**Data provided**
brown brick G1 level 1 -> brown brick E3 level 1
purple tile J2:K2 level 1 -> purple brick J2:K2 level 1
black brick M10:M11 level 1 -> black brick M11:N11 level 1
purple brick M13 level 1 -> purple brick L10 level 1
==
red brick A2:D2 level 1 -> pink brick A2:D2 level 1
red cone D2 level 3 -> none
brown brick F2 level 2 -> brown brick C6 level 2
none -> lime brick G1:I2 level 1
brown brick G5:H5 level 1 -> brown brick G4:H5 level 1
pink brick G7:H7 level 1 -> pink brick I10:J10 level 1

**Exercise directions**
Your answer must consist solely of the lines above between the line holding "brown brick G1" and the line holding "purple brick M13", inclusive, copied exactly.

**Answer space**
brown brick G1 level 1 -> brown brick E3 level 1
purple tile J2:K2 level 1 -> purple brick J2:K2 level 1
black brick M10:M11 level 1 -> black brick M11:N11 level 1
purple brick M13 level 1 -> purple brick L10 level 1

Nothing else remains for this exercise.